ASSIGNMENT >> From the entries below, transcribe exactly the lines between the line holding "R4: none -> 430 (DAC, DC_IN)" and the line holding "R2: 680k (INV, OUT) -> 680k (IN, INV)", inclusive; skip all other lines.

GIVEN DATA >>
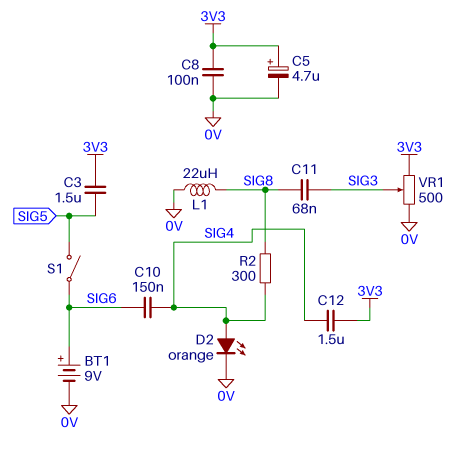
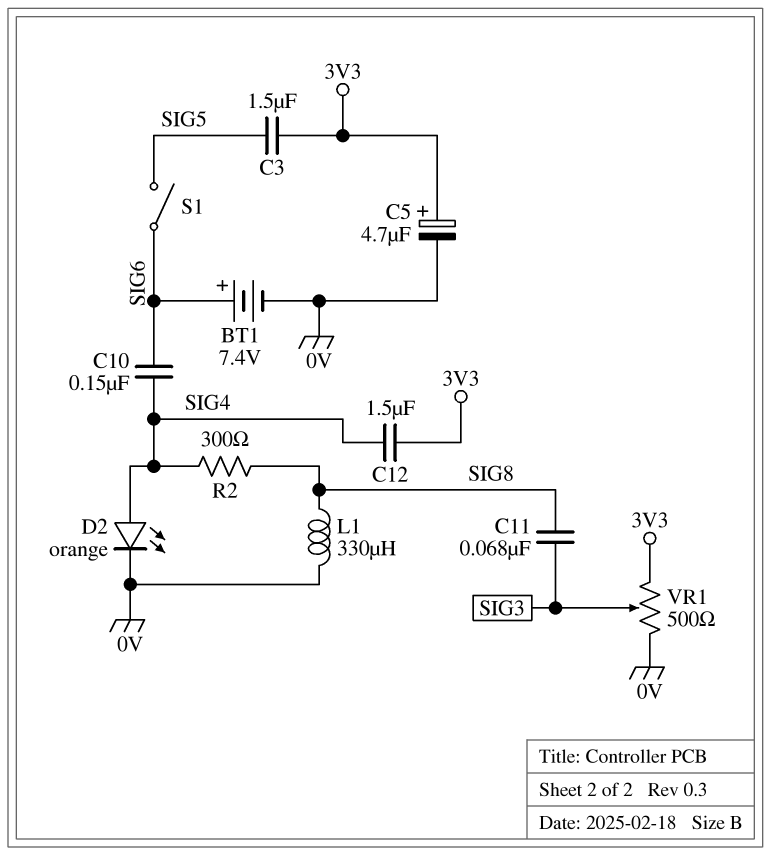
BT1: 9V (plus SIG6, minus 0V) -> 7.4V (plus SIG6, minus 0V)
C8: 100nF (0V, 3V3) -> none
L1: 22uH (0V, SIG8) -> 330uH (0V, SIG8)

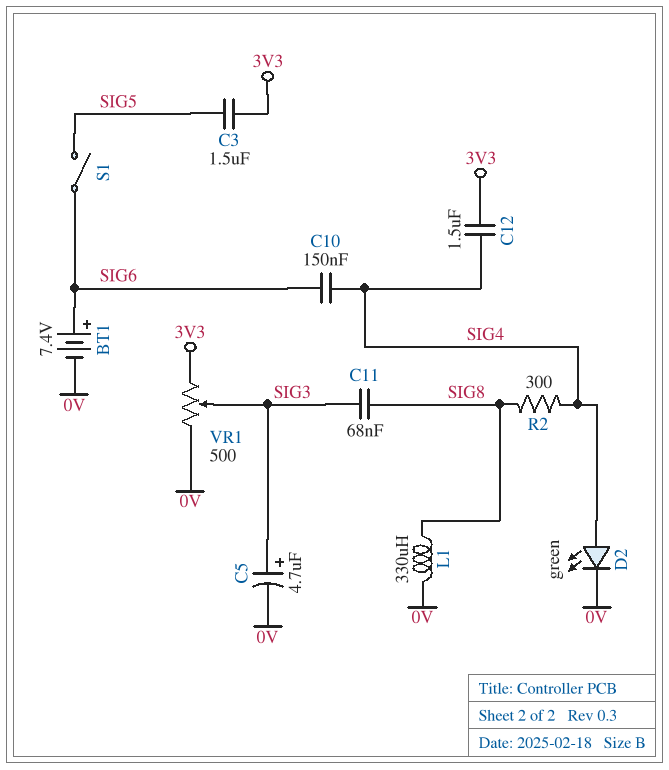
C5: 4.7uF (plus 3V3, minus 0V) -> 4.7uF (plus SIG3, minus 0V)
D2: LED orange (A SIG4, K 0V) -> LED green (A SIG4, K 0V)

* * *

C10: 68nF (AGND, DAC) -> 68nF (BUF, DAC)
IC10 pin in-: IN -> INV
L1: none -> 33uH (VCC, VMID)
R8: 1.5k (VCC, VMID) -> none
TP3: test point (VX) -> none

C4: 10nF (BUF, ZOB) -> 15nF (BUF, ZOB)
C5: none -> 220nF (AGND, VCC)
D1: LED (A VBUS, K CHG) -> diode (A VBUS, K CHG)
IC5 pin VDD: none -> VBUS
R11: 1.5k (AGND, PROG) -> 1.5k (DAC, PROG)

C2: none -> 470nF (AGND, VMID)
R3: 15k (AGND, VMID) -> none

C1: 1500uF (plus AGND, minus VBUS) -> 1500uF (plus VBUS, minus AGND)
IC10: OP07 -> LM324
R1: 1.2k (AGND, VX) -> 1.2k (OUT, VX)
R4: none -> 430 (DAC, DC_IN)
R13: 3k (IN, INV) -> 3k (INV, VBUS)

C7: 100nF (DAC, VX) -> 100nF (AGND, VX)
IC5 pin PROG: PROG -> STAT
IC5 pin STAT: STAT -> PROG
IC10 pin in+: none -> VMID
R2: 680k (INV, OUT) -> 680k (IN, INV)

EXERCISE SOLUTION >>
R4: none -> 430 (DAC, DC_IN)
R13: 3k (IN, INV) -> 3k (INV, VBUS)

C7: 100nF (DAC, VX) -> 100nF (AGND, VX)
IC5 pin PROG: PROG -> STAT
IC5 pin STAT: STAT -> PROG
IC10 pin in+: none -> VMID
R2: 680k (INV, OUT) -> 680k (IN, INV)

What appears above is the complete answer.